> _TRY IT_:
Send back the entries exactly as they were given.

> _EXERCISE INPUT_:
☆ ☆ ☆ ☆ ☆

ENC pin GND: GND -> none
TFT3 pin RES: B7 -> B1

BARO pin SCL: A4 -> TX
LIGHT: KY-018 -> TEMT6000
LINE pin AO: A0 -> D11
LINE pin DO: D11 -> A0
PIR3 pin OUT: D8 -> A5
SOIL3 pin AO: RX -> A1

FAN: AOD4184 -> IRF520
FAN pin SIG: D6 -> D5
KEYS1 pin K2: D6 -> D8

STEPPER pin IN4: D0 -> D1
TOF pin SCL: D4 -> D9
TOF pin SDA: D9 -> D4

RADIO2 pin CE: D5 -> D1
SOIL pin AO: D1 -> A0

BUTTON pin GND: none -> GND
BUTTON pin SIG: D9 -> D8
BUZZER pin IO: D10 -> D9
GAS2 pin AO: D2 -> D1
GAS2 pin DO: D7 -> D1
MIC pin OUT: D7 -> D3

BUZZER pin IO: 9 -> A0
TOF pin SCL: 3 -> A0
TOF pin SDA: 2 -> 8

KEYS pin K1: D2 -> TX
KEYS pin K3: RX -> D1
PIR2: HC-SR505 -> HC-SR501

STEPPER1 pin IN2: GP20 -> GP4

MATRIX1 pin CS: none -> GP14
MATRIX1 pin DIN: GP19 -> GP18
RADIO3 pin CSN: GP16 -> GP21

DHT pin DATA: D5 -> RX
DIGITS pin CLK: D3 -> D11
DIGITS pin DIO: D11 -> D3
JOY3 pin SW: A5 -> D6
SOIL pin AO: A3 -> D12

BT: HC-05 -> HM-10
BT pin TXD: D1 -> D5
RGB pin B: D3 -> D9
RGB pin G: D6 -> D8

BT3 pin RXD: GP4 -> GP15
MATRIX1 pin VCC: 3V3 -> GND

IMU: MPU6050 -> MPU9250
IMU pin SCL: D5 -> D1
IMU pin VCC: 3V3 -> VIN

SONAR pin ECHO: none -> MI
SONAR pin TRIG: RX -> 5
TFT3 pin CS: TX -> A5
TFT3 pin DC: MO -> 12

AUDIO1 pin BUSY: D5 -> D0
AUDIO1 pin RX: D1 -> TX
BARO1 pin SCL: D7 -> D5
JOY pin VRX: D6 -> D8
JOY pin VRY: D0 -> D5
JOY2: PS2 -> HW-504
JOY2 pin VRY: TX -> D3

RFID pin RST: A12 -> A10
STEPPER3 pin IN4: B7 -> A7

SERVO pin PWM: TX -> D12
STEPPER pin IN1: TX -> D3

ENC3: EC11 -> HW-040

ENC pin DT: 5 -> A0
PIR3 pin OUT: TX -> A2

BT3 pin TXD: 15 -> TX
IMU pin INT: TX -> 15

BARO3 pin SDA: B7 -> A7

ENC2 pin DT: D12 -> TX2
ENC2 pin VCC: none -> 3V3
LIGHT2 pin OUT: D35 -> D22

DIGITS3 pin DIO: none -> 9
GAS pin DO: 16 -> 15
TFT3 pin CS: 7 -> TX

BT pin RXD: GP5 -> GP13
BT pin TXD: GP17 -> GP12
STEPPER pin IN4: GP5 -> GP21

☆ ☆ ☆ ☆ ☆

> _ANSWER SECTION_:
ENC pin GND: GND -> none
TFT3 pin RES: B7 -> B1

BARO pin SCL: A4 -> TX
LIGHT: KY-018 -> TEMT6000
LINE pin AO: A0 -> D11
LINE pin DO: D11 -> A0
PIR3 pin OUT: D8 -> A5
SOIL3 pin AO: RX -> A1

FAN: AOD4184 -> IRF520
FAN pin SIG: D6 -> D5
KEYS1 pin K2: D6 -> D8

STEPPER pin IN4: D0 -> D1
TOF pin SCL: D4 -> D9
TOF pin SDA: D9 -> D4

RADIO2 pin CE: D5 -> D1
SOIL pin AO: D1 -> A0

BUTTON pin GND: none -> GND
BUTTON pin SIG: D9 -> D8
BUZZER pin IO: D10 -> D9
GAS2 pin AO: D2 -> D1
GAS2 pin DO: D7 -> D1
MIC pin OUT: D7 -> D3

BUZZER pin IO: 9 -> A0
TOF pin SCL: 3 -> A0
TOF pin SDA: 2 -> 8

KEYS pin K1: D2 -> TX
KEYS pin K3: RX -> D1
PIR2: HC-SR505 -> HC-SR501

STEPPER1 pin IN2: GP20 -> GP4

MATRIX1 pin CS: none -> GP14
MATRIX1 pin DIN: GP19 -> GP18
RADIO3 pin CSN: GP16 -> GP21

DHT pin DATA: D5 -> RX
DIGITS pin CLK: D3 -> D11
DIGITS pin DIO: D11 -> D3
JOY3 pin SW: A5 -> D6
SOIL pin AO: A3 -> D12

BT: HC-05 -> HM-10
BT pin TXD: D1 -> D5
RGB pin B: D3 -> D9
RGB pin G: D6 -> D8

BT3 pin RXD: GP4 -> GP15
MATRIX1 pin VCC: 3V3 -> GND

IMU: MPU6050 -> MPU9250
IMU pin SCL: D5 -> D1
IMU pin VCC: 3V3 -> VIN

SONAR pin ECHO: none -> MI
SONAR pin TRIG: RX -> 5
TFT3 pin CS: TX -> A5
TFT3 pin DC: MO -> 12

AUDIO1 pin BUSY: D5 -> D0
AUDIO1 pin RX: D1 -> TX
BARO1 pin SCL: D7 -> D5
JOY pin VRX: D6 -> D8
JOY pin VRY: D0 -> D5
JOY2: PS2 -> HW-504
JOY2 pin VRY: TX -> D3

RFID pin RST: A12 -> A10
STEPPER3 pin IN4: B7 -> A7

SERVO pin PWM: TX -> D12
STEPPER pin IN1: TX -> D3

ENC3: EC11 -> HW-040

ENC pin DT: 5 -> A0
PIR3 pin OUT: TX -> A2

BT3 pin TXD: 15 -> TX
IMU pin INT: TX -> 15

BARO3 pin SDA: B7 -> A7

ENC2 pin DT: D12 -> TX2
ENC2 pin VCC: none -> 3V3
LIGHT2 pin OUT: D35 -> D22

DIGITS3 pin DIO: none -> 9
GAS pin DO: 16 -> 15
TFT3 pin CS: 7 -> TX

BT pin RXD: GP5 -> GP13
BT pin TXD: GP17 -> GP12
STEPPER pin IN4: GP5 -> GP21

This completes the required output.